--- MATERIAL SHOWN Enclosed Below ---

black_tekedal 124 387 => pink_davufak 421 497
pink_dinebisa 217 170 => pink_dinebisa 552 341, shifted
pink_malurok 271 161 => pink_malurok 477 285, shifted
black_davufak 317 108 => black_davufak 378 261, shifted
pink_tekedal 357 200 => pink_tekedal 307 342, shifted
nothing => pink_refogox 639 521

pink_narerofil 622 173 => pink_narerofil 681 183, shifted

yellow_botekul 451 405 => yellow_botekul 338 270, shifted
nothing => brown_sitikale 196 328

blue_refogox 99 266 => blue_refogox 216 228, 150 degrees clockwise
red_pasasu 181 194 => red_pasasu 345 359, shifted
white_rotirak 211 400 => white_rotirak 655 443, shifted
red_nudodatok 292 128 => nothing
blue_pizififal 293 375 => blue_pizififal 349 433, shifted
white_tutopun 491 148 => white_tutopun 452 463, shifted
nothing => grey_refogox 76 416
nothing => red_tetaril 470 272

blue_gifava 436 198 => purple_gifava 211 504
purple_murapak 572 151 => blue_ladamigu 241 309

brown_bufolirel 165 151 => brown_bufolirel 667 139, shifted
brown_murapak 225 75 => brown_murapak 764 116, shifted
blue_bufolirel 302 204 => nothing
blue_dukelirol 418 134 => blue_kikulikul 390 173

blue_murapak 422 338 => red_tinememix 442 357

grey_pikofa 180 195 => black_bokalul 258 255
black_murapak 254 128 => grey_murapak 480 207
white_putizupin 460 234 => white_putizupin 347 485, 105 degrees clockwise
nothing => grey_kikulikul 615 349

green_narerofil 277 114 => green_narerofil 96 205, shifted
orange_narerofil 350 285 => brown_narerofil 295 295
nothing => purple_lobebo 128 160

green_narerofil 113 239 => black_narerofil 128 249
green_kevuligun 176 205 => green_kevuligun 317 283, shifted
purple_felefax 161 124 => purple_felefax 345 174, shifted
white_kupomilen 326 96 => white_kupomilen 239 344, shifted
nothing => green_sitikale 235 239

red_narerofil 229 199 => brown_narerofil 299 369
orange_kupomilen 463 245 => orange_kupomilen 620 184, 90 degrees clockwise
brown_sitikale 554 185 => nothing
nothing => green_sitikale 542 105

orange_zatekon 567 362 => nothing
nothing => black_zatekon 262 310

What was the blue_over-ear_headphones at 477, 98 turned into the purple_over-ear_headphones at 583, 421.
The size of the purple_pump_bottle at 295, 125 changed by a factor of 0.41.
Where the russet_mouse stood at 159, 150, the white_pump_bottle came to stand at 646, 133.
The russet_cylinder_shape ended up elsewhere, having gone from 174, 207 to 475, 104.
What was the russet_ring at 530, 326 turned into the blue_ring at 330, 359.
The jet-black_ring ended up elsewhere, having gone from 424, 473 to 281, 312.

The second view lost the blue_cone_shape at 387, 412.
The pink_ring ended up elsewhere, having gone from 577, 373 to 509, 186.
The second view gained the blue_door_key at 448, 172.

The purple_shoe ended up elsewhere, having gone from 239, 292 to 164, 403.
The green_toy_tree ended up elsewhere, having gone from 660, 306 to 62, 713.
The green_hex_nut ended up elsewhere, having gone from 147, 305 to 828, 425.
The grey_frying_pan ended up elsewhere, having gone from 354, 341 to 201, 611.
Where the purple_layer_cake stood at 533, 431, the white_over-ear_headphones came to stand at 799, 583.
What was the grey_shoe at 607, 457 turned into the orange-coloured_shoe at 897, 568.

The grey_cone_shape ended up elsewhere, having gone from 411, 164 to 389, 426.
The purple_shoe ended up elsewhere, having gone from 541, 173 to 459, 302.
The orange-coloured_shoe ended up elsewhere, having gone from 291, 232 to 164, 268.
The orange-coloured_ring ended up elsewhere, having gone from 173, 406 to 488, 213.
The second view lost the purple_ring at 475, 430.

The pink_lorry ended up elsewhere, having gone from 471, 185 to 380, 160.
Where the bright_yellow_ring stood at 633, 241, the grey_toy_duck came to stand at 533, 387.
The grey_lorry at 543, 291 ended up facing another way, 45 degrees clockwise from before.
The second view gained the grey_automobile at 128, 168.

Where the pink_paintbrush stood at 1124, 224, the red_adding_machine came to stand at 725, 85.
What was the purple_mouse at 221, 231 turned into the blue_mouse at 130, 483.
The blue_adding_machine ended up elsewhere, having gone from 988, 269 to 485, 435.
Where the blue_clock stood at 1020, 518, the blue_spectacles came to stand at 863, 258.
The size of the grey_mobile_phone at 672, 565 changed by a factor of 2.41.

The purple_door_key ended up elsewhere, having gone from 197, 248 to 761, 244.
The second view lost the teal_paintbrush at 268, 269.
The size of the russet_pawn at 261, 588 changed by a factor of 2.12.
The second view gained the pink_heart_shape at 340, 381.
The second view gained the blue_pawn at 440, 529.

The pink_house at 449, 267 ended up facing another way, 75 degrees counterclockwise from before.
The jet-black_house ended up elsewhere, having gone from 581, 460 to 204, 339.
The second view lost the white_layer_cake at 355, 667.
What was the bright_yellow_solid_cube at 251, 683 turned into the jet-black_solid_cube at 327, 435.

--- End of Enclosed MATERIAL SHOWN ---

## TASK PROMPT
Your answer must be the records themselves, output again exactly.

## REPLY
black_tekedal 124 387 => pink_davufak 421 497
pink_dinebisa 217 170 => pink_dinebisa 552 341, shifted
pink_malurok 271 161 => pink_malurok 477 285, shifted
black_davufak 317 108 => black_davufak 378 261, shifted
pink_tekedal 357 200 => pink_tekedal 307 342, shifted
nothing => pink_refogox 639 521

pink_narerofil 622 173 => pink_narerofil 681 183, shifted

yellow_botekul 451 405 => yellow_botekul 338 270, shifted
nothing => brown_sitikale 196 328

blue_refogox 99 266 => blue_refogox 216 228, 150 degrees clockwise
red_pasasu 181 194 => red_pasasu 345 359, shifted
white_rotirak 211 400 => white_rotirak 655 443, shifted
red_nudodatok 292 128 => nothing
blue_pizififal 293 375 => blue_pizififal 349 433, shifted
white_tutopun 491 148 => white_tutopun 452 463, shifted
nothing => grey_refogox 76 416
nothing => red_tetaril 470 272

blue_gifava 436 198 => purple_gifava 211 504
purple_murapak 572 151 => blue_ladamigu 241 309

brown_bufolirel 165 151 => brown_bufolirel 667 139, shifted
brown_murapak 225 75 => brown_murapak 764 116, shifted
blue_bufolirel 302 204 => nothing
blue_dukelirol 418 134 => blue_kikulikul 390 173

blue_murapak 422 338 => red_tinememix 442 357

grey_pikofa 180 195 => black_bokalul 258 255
black_murapak 254 128 => grey_murapak 480 207
white_putizupin 460 234 => white_putizupin 347 485, 105 degrees clockwise
nothing => grey_kikulikul 615 349

green_narerofil 277 114 => green_narerofil 96 205, shifted
orange_narerofil 350 285 => brown_narerofil 295 295
nothing => purple_lobebo 128 160

green_narerofil 113 239 => black_narerofil 128 249
green_kevuligun 176 205 => green_kevuligun 317 283, shifted
purple_felefax 161 124 => purple_felefax 345 174, shifted
white_kupomilen 326 96 => white_kupomilen 239 344, shifted
nothing => green_sitikale 235 239

red_narerofil 229 199 => brown_narerofil 299 369
orange_kupomilen 463 245 => orange_kupomilen 620 184, 90 degrees clockwise
brown_sitikale 554 185 => nothing
nothing => green_sitikale 542 105

orange_zatekon 567 362 => nothing
nothing => black_zatekon 262 310

What was the blue_over-ear_headphones at 477, 98 turned into the purple_over-ear_headphones at 583, 421.
The size of the purple_pump_bottle at 295, 125 changed by a factor of 0.41.
Where the russet_mouse stood at 159, 150, the white_pump_bottle came to stand at 646, 133.
The russet_cylinder_shape ended up elsewhere, having gone from 174, 207 to 475, 104.
What was the russet_ring at 530, 326 turned into the blue_ring at 330, 359.
The jet-black_ring ended up elsewhere, having gone from 424, 473 to 281, 312.

The second view lost the blue_cone_shape at 387, 412.
The pink_ring ended up elsewhere, having gone from 577, 373 to 509, 186.
The second view gained the blue_door_key at 448, 172.

The purple_shoe ended up elsewhere, having gone from 239, 292 to 164, 403.
The green_toy_tree ended up elsewhere, having gone from 660, 306 to 62, 713.
The green_hex_nut ended up elsewhere, having gone from 147, 305 to 828, 425.
The grey_frying_pan ended up elsewhere, having gone from 354, 341 to 201, 611.
Where the purple_layer_cake stood at 533, 431, the white_over-ear_headphones came to stand at 799, 583.
What was the grey_shoe at 607, 457 turned into the orange-coloured_shoe at 897, 568.

The grey_cone_shape ended up elsewhere, having gone from 411, 164 to 389, 426.
The purple_shoe ended up elsewhere, having gone from 541, 173 to 459, 302.
The orange-coloured_shoe ended up elsewhere, having gone from 291, 232 to 164, 268.
The orange-coloured_ring ended up elsewhere, having gone from 173, 406 to 488, 213.
The second view lost the purple_ring at 475, 430.

The pink_lorry ended up elsewhere, having gone from 471, 185 to 380, 160.
Where the bright_yellow_ring stood at 633, 241, the grey_toy_duck came to stand at 533, 387.
The grey_lorry at 543, 291 ended up facing another way, 45 degrees clockwise from before.
The second view gained the grey_automobile at 128, 168.

Where the pink_paintbrush stood at 1124, 224, the red_adding_machine came to stand at 725, 85.
What was the purple_mouse at 221, 231 turned into the blue_mouse at 130, 483.
The blue_adding_machine ended up elsewhere, having gone from 988, 269 to 485, 435.
Where the blue_clock stood at 1020, 518, the blue_spectacles came to stand at 863, 258.
The size of the grey_mobile_phone at 672, 565 changed by a factor of 2.41.

The purple_door_key ended up elsewhere, having gone from 197, 248 to 761, 244.
The second view lost the teal_paintbrush at 268, 269.
The size of the russet_pawn at 261, 588 changed by a factor of 2.12.
The second view gained the pink_heart_shape at 340, 381.
The second view gained the blue_pawn at 440, 529.

The pink_house at 449, 267 ended up facing another way, 75 degrees counterclockwise from before.
The jet-black_house ended up elsewhere, having gone from 581, 460 to 204, 339.
The second view lost the white_layer_cake at 355, 667.
What was the bright_yellow_solid_cube at 251, 683 turned into the jet-black_solid_cube at 327, 435.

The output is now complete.